Items from a dataset:
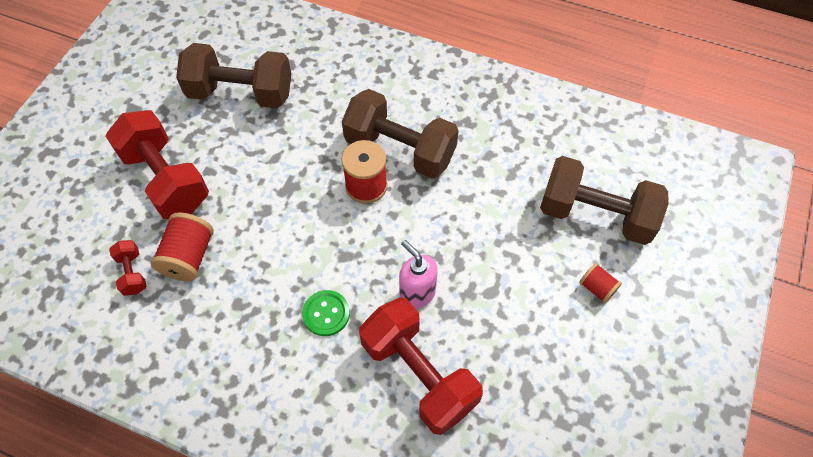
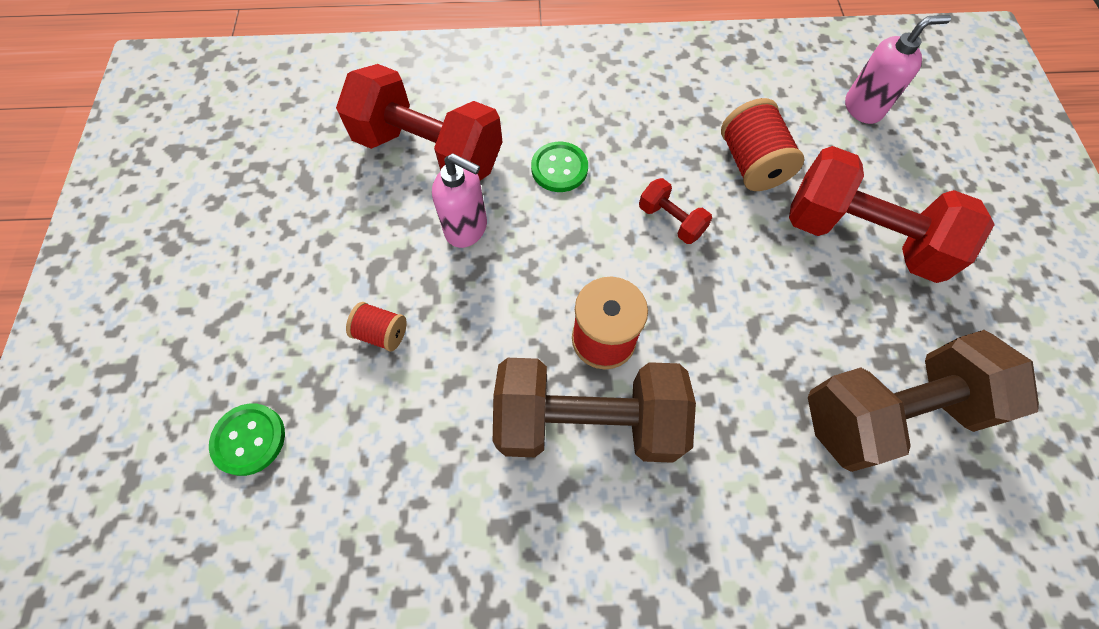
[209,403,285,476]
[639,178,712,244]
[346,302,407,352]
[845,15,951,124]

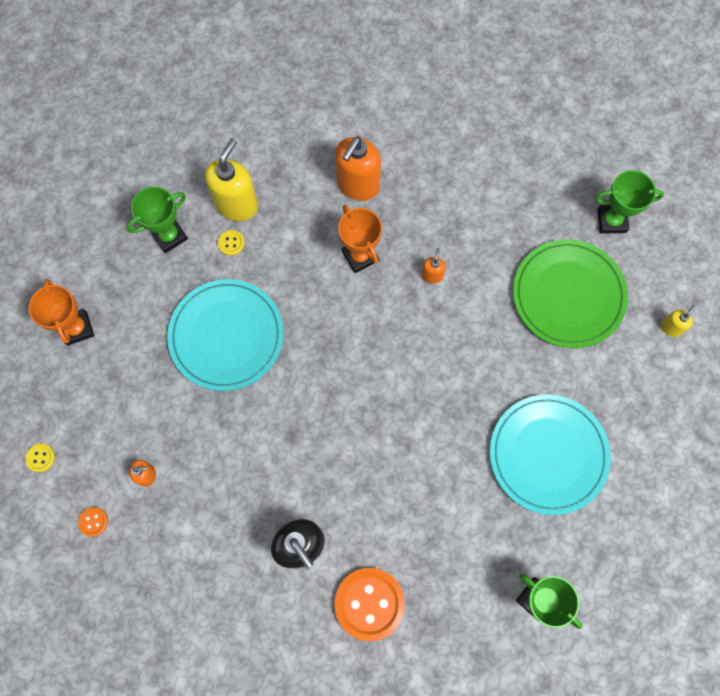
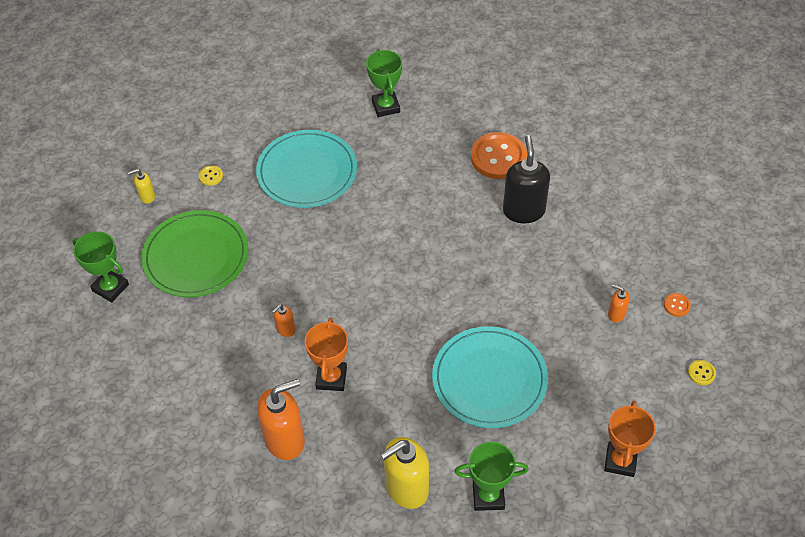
[199,165,223,186]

▶ AIM OF THE TASK
Repeat word for word, leaving out the pictures, each line of the records from the line that holds "[639,178,712,244]" through the final one.

▶ TASK RESULT
[639,178,712,244]
[346,302,407,352]
[845,15,951,124]

[199,165,223,186]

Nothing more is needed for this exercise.